-------- Supplied data

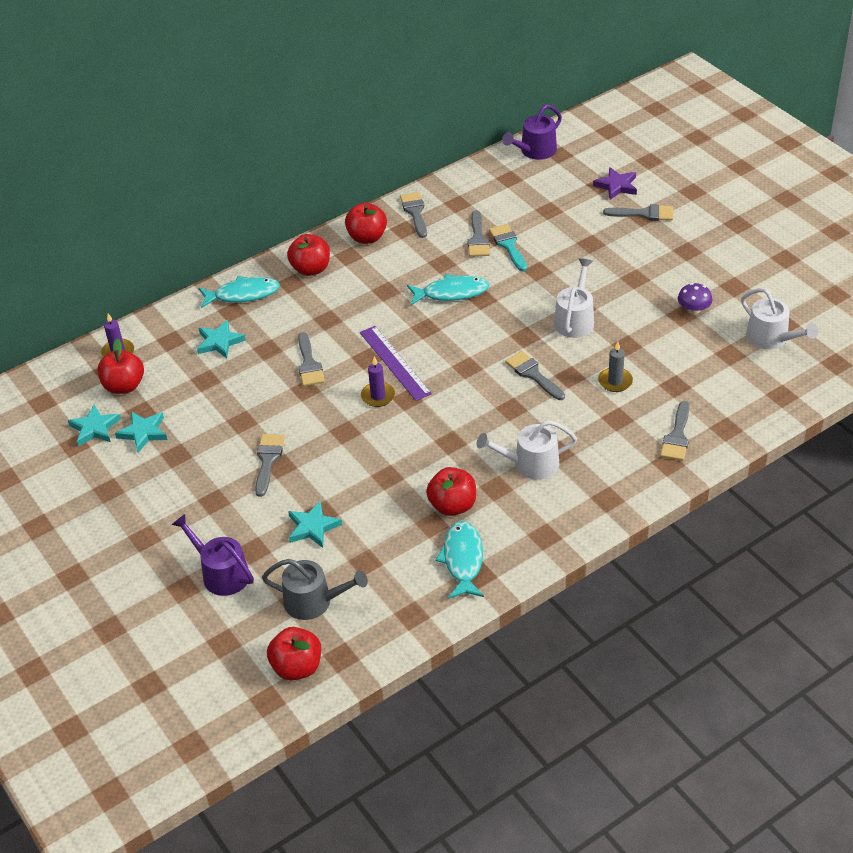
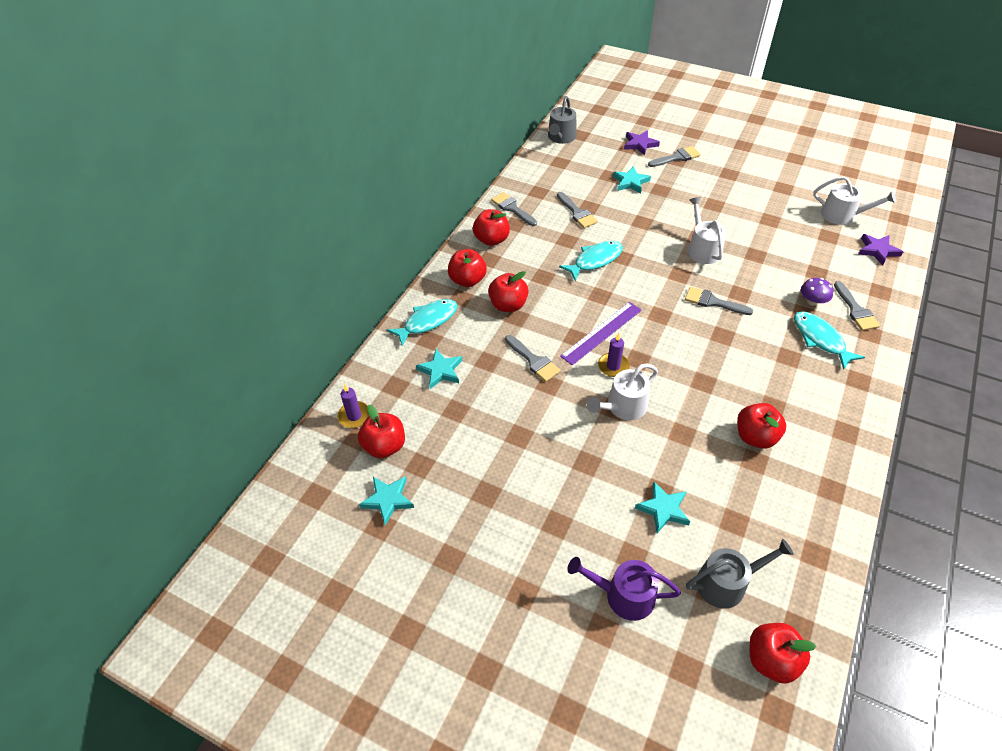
camera: 30 degrees left, 5 degrees up
(143, 433) = (438, 484): turquoise star -> turquoise star (630, 182)
(268, 460) = (572, 463): grey brush -> none
(329, 306) = (508, 305): none -> red apple
(395, 362) = (601, 332): purple ruler -> purple ruler turned 75 degrees counterclockwise
(463, 560) = (807, 482): turquoise fish -> turquoise fish (820, 339)
(508, 245) = (604, 210): turquoise brush -> none
(530, 464) = (779, 375): white watering can -> white watering can (623, 406)
(535, 151) = (561, 137): purple watering can -> grey watering can
(615, 381) = (774, 285): grey candle -> none
(693, 309) = (774, 213): purple mushroom -> purple mushroom (812, 301)
(770, 388) = (877, 250): none -> purple star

----------------

### Prompt
Restate every entry above word for word; no picture belongs in the copy.

### Response below
camera: 30 degrees left, 5 degrees up
(143, 433) = (438, 484): turquoise star -> turquoise star (630, 182)
(268, 460) = (572, 463): grey brush -> none
(329, 306) = (508, 305): none -> red apple
(395, 362) = (601, 332): purple ruler -> purple ruler turned 75 degrees counterclockwise
(463, 560) = (807, 482): turquoise fish -> turquoise fish (820, 339)
(508, 245) = (604, 210): turquoise brush -> none
(530, 464) = (779, 375): white watering can -> white watering can (623, 406)
(535, 151) = (561, 137): purple watering can -> grey watering can
(615, 381) = (774, 285): grey candle -> none
(693, 309) = (774, 213): purple mushroom -> purple mushroom (812, 301)
(770, 388) = (877, 250): none -> purple star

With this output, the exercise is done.